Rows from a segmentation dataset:
■ ■ ■ ■

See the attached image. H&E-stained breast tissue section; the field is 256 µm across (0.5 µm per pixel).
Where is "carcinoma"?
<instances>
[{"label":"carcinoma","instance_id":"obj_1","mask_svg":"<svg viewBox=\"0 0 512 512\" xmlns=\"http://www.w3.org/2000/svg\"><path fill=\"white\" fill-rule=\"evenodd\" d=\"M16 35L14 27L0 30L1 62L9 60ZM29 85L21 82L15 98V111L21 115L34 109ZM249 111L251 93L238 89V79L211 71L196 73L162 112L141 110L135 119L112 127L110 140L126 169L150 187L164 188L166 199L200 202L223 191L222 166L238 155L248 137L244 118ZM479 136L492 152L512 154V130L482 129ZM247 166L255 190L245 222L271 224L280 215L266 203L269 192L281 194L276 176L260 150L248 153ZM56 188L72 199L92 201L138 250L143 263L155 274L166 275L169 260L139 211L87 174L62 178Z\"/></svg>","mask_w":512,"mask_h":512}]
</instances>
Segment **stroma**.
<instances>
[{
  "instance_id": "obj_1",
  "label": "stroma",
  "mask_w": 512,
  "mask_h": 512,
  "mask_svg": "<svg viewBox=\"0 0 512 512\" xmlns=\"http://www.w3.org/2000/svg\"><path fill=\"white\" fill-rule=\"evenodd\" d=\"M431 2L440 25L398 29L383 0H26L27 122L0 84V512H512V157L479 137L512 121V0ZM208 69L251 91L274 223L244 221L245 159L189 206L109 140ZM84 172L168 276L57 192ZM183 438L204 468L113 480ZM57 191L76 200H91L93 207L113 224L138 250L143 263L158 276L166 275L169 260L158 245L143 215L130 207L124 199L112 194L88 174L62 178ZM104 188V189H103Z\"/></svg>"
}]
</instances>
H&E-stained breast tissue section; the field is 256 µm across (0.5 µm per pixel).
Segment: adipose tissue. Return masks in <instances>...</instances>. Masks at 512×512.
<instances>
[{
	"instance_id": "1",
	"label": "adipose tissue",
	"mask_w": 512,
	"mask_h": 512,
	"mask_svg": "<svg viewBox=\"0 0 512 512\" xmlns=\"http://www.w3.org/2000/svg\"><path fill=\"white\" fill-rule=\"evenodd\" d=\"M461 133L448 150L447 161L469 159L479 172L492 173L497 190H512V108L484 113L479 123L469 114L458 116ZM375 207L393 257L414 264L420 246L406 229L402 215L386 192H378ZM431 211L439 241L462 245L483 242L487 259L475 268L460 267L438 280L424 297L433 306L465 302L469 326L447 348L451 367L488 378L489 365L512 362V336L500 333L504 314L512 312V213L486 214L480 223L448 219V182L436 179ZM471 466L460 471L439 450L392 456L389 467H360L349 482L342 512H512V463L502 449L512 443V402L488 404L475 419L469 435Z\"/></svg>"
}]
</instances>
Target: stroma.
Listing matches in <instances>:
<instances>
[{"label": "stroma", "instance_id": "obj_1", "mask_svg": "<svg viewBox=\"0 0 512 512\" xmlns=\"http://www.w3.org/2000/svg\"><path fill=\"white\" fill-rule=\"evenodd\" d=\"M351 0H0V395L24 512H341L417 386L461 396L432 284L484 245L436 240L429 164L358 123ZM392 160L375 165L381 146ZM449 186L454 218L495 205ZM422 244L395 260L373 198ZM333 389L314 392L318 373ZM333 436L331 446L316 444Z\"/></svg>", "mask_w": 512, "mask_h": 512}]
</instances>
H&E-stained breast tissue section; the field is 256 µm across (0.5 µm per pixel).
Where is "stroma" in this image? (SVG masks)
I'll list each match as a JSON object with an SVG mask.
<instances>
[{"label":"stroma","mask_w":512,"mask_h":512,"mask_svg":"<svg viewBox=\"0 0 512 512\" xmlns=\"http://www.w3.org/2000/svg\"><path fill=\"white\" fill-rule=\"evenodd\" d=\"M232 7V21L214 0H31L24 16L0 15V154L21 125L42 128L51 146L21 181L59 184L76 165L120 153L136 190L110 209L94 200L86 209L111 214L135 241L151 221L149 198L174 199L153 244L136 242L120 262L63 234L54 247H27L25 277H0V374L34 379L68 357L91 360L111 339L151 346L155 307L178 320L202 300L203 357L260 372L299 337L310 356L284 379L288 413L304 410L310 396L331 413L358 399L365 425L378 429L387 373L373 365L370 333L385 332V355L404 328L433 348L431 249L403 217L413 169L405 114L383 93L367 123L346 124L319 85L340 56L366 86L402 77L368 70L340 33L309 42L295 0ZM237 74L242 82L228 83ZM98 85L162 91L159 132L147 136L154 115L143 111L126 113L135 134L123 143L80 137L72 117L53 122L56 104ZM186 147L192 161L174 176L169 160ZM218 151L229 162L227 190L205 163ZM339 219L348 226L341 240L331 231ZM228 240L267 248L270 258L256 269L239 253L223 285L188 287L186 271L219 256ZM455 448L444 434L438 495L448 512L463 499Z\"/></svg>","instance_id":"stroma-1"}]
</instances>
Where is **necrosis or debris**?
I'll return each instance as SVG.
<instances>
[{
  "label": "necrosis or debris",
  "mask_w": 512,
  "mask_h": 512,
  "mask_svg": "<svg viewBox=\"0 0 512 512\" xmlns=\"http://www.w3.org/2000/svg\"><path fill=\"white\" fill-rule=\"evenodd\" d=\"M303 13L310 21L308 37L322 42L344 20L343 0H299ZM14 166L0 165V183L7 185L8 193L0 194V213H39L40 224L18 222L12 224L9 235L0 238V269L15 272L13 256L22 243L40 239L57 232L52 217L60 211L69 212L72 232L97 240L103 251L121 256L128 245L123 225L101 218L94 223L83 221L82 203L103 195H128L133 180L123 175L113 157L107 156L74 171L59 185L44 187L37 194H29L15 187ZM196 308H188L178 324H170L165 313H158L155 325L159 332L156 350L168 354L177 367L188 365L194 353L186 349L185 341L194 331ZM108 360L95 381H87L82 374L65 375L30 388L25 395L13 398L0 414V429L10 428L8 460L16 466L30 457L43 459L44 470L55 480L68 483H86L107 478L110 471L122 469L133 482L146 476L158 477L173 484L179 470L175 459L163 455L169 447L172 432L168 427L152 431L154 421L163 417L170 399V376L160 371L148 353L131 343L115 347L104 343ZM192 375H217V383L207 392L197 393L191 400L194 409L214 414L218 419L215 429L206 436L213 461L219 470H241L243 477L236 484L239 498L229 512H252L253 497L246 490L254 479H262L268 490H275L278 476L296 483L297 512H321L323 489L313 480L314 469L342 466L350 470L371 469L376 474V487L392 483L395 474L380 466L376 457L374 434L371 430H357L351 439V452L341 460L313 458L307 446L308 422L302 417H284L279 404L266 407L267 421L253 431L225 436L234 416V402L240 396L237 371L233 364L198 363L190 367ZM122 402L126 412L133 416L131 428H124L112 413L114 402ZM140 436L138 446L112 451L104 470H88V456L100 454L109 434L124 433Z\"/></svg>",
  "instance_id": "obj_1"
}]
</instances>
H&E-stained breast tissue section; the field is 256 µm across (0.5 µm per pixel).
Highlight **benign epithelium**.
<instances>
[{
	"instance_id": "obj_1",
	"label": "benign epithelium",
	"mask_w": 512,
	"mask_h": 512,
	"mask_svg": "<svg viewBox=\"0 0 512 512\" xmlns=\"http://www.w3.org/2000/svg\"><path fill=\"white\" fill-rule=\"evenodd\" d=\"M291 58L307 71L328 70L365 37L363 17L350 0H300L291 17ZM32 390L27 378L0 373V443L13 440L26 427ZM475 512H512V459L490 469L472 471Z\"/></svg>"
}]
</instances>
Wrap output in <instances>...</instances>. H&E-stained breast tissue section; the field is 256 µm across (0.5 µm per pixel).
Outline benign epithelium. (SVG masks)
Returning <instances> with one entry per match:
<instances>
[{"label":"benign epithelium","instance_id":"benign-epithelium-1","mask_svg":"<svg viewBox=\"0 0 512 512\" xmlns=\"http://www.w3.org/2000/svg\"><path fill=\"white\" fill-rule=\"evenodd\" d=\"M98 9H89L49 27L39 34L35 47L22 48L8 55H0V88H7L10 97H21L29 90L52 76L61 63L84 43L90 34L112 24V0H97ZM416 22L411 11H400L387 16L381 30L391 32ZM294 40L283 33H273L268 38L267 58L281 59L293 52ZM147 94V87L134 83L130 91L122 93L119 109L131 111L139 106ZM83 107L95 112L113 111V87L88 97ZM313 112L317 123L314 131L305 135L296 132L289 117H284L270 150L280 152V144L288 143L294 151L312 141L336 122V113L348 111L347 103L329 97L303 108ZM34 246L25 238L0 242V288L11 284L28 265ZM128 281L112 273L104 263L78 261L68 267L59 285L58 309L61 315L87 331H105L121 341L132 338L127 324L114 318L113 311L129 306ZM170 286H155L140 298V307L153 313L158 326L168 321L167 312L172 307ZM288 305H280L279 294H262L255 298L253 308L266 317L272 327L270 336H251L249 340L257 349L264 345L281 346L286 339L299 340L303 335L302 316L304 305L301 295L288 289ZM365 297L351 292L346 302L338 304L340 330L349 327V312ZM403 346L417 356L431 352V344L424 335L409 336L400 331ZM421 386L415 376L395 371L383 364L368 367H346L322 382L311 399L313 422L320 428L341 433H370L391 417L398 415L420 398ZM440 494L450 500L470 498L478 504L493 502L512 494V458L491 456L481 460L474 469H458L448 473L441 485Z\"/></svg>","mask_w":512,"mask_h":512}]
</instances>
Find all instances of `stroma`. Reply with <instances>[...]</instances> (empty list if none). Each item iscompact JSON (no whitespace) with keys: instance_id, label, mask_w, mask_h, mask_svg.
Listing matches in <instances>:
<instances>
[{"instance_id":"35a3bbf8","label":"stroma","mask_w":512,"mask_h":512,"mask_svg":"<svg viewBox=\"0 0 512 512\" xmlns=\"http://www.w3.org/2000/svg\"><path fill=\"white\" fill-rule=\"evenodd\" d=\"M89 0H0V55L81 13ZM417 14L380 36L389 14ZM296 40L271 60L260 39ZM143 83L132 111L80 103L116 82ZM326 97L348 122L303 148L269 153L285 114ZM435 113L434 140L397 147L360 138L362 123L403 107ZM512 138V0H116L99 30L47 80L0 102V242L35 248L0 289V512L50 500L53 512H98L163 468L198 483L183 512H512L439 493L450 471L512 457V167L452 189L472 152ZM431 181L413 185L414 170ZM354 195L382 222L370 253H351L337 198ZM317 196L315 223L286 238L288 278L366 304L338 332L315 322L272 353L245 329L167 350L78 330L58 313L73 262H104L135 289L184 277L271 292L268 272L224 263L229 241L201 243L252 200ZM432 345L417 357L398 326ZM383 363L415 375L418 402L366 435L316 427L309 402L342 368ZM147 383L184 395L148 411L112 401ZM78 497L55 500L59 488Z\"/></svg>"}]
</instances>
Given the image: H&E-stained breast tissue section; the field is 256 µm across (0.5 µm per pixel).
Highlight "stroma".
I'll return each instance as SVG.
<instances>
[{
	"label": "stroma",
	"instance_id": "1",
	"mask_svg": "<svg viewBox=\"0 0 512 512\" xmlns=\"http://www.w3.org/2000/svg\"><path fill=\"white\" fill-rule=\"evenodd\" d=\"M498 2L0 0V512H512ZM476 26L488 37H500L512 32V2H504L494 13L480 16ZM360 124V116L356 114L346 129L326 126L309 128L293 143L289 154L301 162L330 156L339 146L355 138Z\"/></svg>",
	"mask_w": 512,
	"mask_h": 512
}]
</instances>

■ ■ ■ ■

**The request:** Collect the complete line wherever the string "adipose" appears in the records.

**Full response:**
Segment: adipose tissue. Return masks in <instances>...</instances>. Masks at 512×512.
	"label": "adipose tissue",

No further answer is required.